__Work to complete__
Start the copy at the line holding "red zesebin (493,409)" and continue it exactly through the last line of the entries, leaving out pictures and anything else.
Start of Block
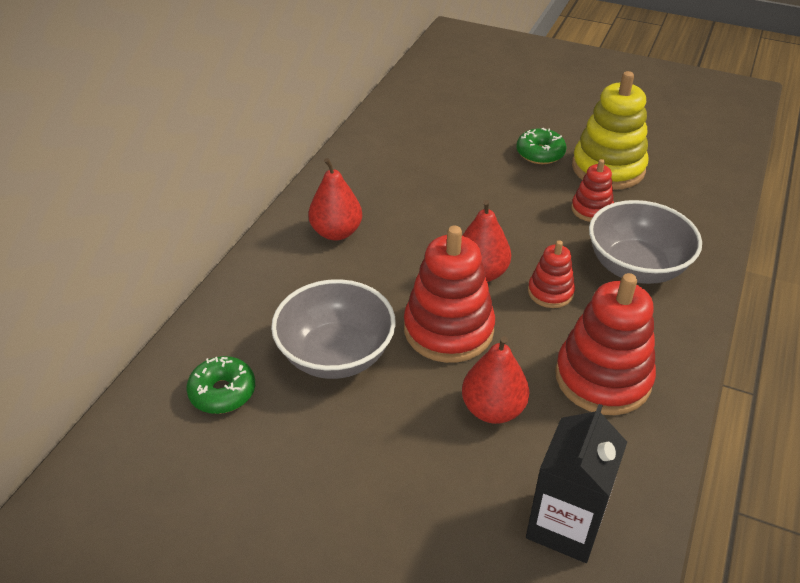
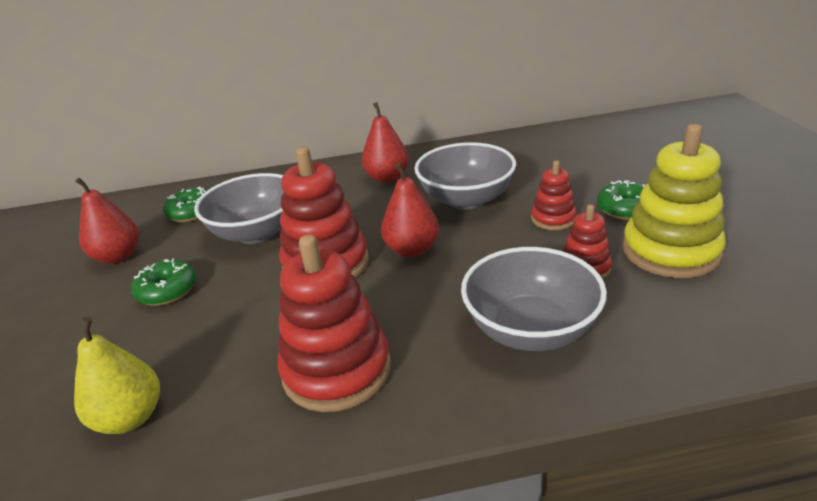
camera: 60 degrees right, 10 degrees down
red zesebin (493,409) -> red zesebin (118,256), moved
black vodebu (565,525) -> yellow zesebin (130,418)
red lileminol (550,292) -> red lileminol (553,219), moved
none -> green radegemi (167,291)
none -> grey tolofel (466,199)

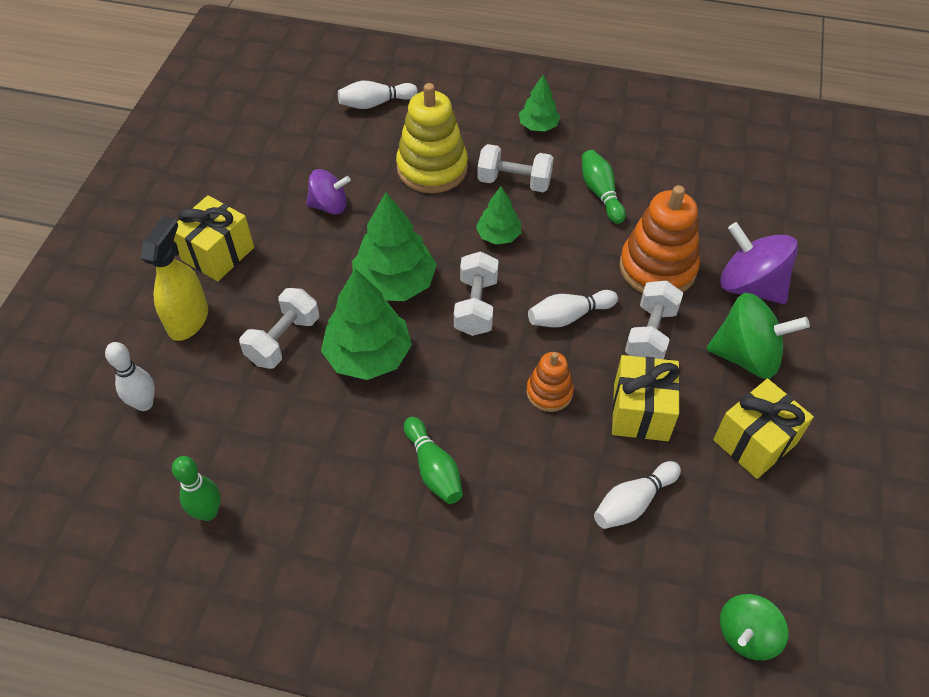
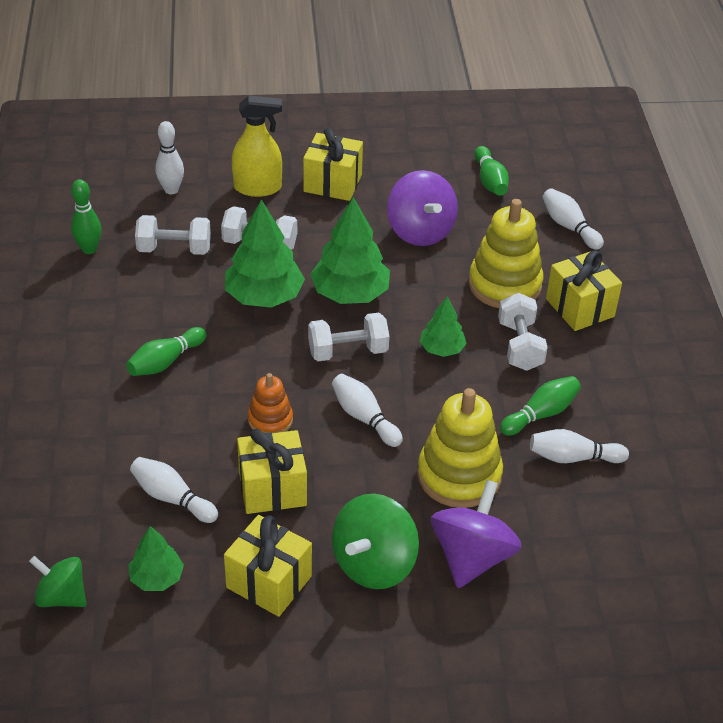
camera: 70 degrees right, 10 degrees down
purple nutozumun (329,206) -> purple nutozumun (420,231), x1.57
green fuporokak (538,126) -> green fuporokak (157,578), moved
orange lileminol (657,268) -> yellow lileminol (459,475)
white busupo (650,334) -> white busupo (174,249), moved
green nutozumun (746,356) -> green nutozumun (374,564), 45 degrees clockwise
none -> green ruzazok (490,181)
none -> white ruzazok (573,457)
none -> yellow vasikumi (579,308)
End of Block
__Result of the task__
red zesebin (493,409) -> red zesebin (118,256), moved
black vodebu (565,525) -> yellow zesebin (130,418)
red lileminol (550,292) -> red lileminol (553,219), moved
none -> green radegemi (167,291)
none -> grey tolofel (466,199)

camera: 70 degrees right, 10 degrees down
purple nutozumun (329,206) -> purple nutozumun (420,231), x1.57
green fuporokak (538,126) -> green fuporokak (157,578), moved
orange lileminol (657,268) -> yellow lileminol (459,475)
white busupo (650,334) -> white busupo (174,249), moved
green nutozumun (746,356) -> green nutozumun (374,564), 45 degrees clockwise
none -> green ruzazok (490,181)
none -> white ruzazok (573,457)
none -> yellow vasikumi (579,308)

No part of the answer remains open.